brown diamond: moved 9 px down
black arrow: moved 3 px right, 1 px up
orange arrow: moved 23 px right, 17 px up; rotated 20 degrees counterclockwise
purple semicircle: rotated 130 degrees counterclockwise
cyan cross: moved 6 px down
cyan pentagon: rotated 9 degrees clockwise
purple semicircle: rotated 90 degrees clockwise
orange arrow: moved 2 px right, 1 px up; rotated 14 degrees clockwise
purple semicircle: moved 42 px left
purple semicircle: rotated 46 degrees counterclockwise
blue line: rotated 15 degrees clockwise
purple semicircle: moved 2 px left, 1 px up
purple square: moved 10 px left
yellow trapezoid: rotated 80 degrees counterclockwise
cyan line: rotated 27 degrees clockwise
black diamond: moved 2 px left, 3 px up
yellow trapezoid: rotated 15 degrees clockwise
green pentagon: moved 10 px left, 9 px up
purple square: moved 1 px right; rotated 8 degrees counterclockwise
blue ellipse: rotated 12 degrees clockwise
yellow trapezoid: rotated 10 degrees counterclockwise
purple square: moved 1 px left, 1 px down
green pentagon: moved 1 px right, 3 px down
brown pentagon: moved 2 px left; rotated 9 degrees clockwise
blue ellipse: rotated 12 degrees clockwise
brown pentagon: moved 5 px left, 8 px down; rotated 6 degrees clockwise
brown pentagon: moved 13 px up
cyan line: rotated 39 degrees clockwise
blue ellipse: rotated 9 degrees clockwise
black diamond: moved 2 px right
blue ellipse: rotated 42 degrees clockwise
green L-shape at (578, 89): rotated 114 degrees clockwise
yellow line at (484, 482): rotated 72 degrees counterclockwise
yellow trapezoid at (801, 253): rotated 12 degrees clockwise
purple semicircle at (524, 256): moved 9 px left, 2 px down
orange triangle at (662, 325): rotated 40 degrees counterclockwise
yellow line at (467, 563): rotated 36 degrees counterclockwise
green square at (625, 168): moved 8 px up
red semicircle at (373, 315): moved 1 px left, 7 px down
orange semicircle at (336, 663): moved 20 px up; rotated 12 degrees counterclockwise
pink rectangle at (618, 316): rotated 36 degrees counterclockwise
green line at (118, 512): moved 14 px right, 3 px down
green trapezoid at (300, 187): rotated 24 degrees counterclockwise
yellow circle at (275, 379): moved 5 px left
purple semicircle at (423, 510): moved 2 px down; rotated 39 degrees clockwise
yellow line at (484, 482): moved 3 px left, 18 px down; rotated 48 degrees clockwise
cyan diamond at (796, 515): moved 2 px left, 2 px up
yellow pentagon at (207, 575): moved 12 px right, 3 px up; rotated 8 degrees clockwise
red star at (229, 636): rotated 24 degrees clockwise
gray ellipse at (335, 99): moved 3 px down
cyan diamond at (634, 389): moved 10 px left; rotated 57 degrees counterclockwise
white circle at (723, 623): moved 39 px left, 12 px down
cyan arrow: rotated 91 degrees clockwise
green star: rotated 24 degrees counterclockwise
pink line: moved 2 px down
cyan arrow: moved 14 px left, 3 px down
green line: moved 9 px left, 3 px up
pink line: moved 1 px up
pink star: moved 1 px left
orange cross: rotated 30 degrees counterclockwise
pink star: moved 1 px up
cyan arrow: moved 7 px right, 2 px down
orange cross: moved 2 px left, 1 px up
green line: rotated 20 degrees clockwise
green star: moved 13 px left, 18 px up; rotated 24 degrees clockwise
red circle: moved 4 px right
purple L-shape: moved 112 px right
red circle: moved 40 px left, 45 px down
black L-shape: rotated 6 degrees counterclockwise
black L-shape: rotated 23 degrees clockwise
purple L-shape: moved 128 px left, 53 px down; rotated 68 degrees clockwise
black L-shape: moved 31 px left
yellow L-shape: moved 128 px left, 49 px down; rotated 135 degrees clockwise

Problem
Convert all of the rows above into a Markdown table with the columns No and Motion, putting each row's number under No and its text under Motion. Leave out any blank lines.

Reply to the task
| No | Motion |
|---|---|
| 1 | brown diamond: moved 9 px down |
| 2 | black arrow: moved 3 px right, 1 px up |
| 3 | orange arrow: moved 23 px right, 17 px up; rotated 20 degrees counterclockwise |
| 4 | purple semicircle: rotated 130 degrees counterclockwise |
| 5 | cyan cross: moved 6 px down |
| 6 | cyan pentagon: rotated 9 degrees clockwise |
| 7 | purple semicircle: rotated 90 degrees clockwise |
| 8 | orange arrow: moved 2 px right, 1 px up; rotated 14 degrees clockwise |
| 9 | purple semicircle: moved 42 px left |
| 10 | purple semicircle: rotated 46 degrees counterclockwise |
| 11 | blue line: rotated 15 degrees clockwise |
| 12 | purple semicircle: moved 2 px left, 1 px up |
| 13 | purple square: moved 10 px left |
| 14 | yellow trapezoid: rotated 80 degrees counterclockwise |
| 15 | cyan line: rotated 27 degrees clockwise |
| 16 | black diamond: moved 2 px left, 3 px up |
| 17 | yellow trapezoid: rotated 15 degrees clockwise |
| 18 | green pentagon: moved 10 px left, 9 px up |
| 19 | purple square: moved 1 px right; rotated 8 degrees counterclockwise |
| 20 | blue ellipse: rotated 12 degrees clockwise |
| 21 | yellow trapezoid: rotated 10 degrees counterclockwise |
| 22 | purple square: moved 1 px left, 1 px down |
| 23 | green pentagon: moved 1 px right, 3 px down |
| 24 | brown pentagon: moved 2 px left; rotated 9 degrees clockwise |
| 25 | blue ellipse: rotated 12 degrees clockwise |
| 26 | brown pentagon: moved 5 px left, 8 px down; rotated 6 degrees clockwise |
| 27 | brown pentagon: moved 13 px up |
| 28 | cyan line: rotated 39 degrees clockwise |
| 29 | blue ellipse: rotated 9 degrees clockwise |
| 30 | black diamond: moved 2 px right |
| 31 | blue ellipse: rotated 42 degrees clockwise |
| 32 | green L-shape at (578, 89): rotated 114 degrees clockwise |
| 33 | yellow line at (484, 482): rotated 72 degrees counterclockwise |
| 34 | yellow trapezoid at (801, 253): rotated 12 degrees clockwise |
| 35 | purple semicircle at (524, 256): moved 9 px left, 2 px down |
| 36 | orange triangle at (662, 325): rotated 40 degrees counterclockwise |
| 37 | yellow line at (467, 563): rotated 36 degrees counterclockwise |
| 38 | green square at (625, 168): moved 8 px up |
| 39 | red semicircle at (373, 315): moved 1 px left, 7 px down |
| 40 | orange semicircle at (336, 663): moved 20 px up; rotated 12 degrees counterclockwise |
| 41 | pink rectangle at (618, 316): rotated 36 degrees counterclockwise |
| 42 | green line at (118, 512): moved 14 px right, 3 px down |
| 43 | green trapezoid at (300, 187): rotated 24 degrees counterclockwise |
| 44 | yellow circle at (275, 379): moved 5 px left |
| 45 | purple semicircle at (423, 510): moved 2 px down; rotated 39 degrees clockwise |
| 46 | yellow line at (484, 482): moved 3 px left, 18 px down; rotated 48 degrees clockwise |
| 47 | cyan diamond at (796, 515): moved 2 px left, 2 px up |
| 48 | yellow pentagon at (207, 575): moved 12 px right, 3 px up; rotated 8 degrees clockwise |
| 49 | red star at (229, 636): rotated 24 degrees clockwise |
| 50 | gray ellipse at (335, 99): moved 3 px down |
| 51 | cyan diamond at (634, 389): moved 10 px left; rotated 57 degrees counterclockwise |
| 52 | white circle at (723, 623): moved 39 px left, 12 px down |
| 53 | cyan arrow: rotated 91 degrees clockwise |
| 54 | green star: rotated 24 degrees counterclockwise |
| 55 | pink line: moved 2 px down |
| 56 | cyan arrow: moved 14 px left, 3 px down |
| 57 | green line: moved 9 px left, 3 px up |
| 58 | pink line: moved 1 px up |
| 59 | pink star: moved 1 px left |
| 60 | orange cross: rotated 30 degrees counterclockwise |
| 61 | pink star: moved 1 px up |
| 62 | cyan arrow: moved 7 px right, 2 px down |
| 63 | orange cross: moved 2 px left, 1 px up |
| 64 | green line: rotated 20 degrees clockwise |
| 65 | green star: moved 13 px left, 18 px up; rotated 24 degrees clockwise |
| 66 | red circle: moved 4 px right |
| 67 | purple L-shape: moved 112 px right |
| 68 | red circle: moved 40 px left, 45 px down |
| 69 | black L-shape: rotated 6 degrees counterclockwise |
| 70 | black L-shape: rotated 23 degrees clockwise |
| 71 | purple L-shape: moved 128 px left, 53 px down; rotated 68 degrees clockwise |
| 72 | black L-shape: moved 31 px left |
| 73 | yellow L-shape: moved 128 px left, 49 px down; rotated 135 degrees clockwise |